Write out all the data again, exactly as it stands.

Edit tracking data:
::::::

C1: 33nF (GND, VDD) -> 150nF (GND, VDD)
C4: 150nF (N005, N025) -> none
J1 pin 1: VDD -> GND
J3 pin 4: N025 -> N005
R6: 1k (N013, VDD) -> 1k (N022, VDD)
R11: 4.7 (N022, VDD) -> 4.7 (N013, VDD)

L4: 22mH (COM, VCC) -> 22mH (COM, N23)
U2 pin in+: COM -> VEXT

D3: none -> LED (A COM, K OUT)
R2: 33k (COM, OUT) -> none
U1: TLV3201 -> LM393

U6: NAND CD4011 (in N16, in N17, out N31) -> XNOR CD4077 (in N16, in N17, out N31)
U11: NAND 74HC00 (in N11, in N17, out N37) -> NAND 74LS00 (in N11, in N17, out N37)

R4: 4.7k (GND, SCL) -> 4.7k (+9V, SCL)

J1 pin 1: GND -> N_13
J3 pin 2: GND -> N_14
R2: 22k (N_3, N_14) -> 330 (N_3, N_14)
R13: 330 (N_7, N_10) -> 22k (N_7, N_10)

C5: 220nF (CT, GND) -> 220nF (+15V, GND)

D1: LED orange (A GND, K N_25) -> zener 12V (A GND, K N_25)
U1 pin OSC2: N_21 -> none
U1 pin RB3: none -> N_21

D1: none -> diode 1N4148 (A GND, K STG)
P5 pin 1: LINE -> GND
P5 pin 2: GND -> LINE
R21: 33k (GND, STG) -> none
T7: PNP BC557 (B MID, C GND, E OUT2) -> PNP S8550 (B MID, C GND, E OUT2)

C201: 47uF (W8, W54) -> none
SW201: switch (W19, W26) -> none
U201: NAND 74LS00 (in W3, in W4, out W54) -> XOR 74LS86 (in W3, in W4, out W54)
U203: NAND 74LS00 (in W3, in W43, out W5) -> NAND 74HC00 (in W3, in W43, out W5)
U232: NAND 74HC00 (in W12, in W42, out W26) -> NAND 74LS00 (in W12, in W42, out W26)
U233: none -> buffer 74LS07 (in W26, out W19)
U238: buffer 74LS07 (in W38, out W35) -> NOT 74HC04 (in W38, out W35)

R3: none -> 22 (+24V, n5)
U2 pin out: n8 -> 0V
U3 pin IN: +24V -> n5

::::::

Solved exercise →
C1: 33nF (GND, VDD) -> 150nF (GND, VDD)
C4: 150nF (N005, N025) -> none
J1 pin 1: VDD -> GND
J3 pin 4: N025 -> N005
R6: 1k (N013, VDD) -> 1k (N022, VDD)
R11: 4.7 (N022, VDD) -> 4.7 (N013, VDD)

L4: 22mH (COM, VCC) -> 22mH (COM, N23)
U2 pin in+: COM -> VEXT

D3: none -> LED (A COM, K OUT)
R2: 33k (COM, OUT) -> none
U1: TLV3201 -> LM393

U6: NAND CD4011 (in N16, in N17, out N31) -> XNOR CD4077 (in N16, in N17, out N31)
U11: NAND 74HC00 (in N11, in N17, out N37) -> NAND 74LS00 (in N11, in N17, out N37)

R4: 4.7k (GND, SCL) -> 4.7k (+9V, SCL)

J1 pin 1: GND -> N_13
J3 pin 2: GND -> N_14
R2: 22k (N_3, N_14) -> 330 (N_3, N_14)
R13: 330 (N_7, N_10) -> 22k (N_7, N_10)

C5: 220nF (CT, GND) -> 220nF (+15V, GND)

D1: LED orange (A GND, K N_25) -> zener 12V (A GND, K N_25)
U1 pin OSC2: N_21 -> none
U1 pin RB3: none -> N_21

D1: none -> diode 1N4148 (A GND, K STG)
P5 pin 1: LINE -> GND
P5 pin 2: GND -> LINE
R21: 33k (GND, STG) -> none
T7: PNP BC557 (B MID, C GND, E OUT2) -> PNP S8550 (B MID, C GND, E OUT2)

C201: 47uF (W8, W54) -> none
SW201: switch (W19, W26) -> none
U201: NAND 74LS00 (in W3, in W4, out W54) -> XOR 74LS86 (in W3, in W4, out W54)
U203: NAND 74LS00 (in W3, in W43, out W5) -> NAND 74HC00 (in W3, in W43, out W5)
U232: NAND 74HC00 (in W12, in W42, out W26) -> NAND 74LS00 (in W12, in W42, out W26)
U233: none -> buffer 74LS07 (in W26, out W19)
U238: buffer 74LS07 (in W38, out W35) -> NOT 74HC04 (in W38, out W35)

R3: none -> 22 (+24V, n5)
U2 pin out: n8 -> 0V
U3 pin IN: +24V -> n5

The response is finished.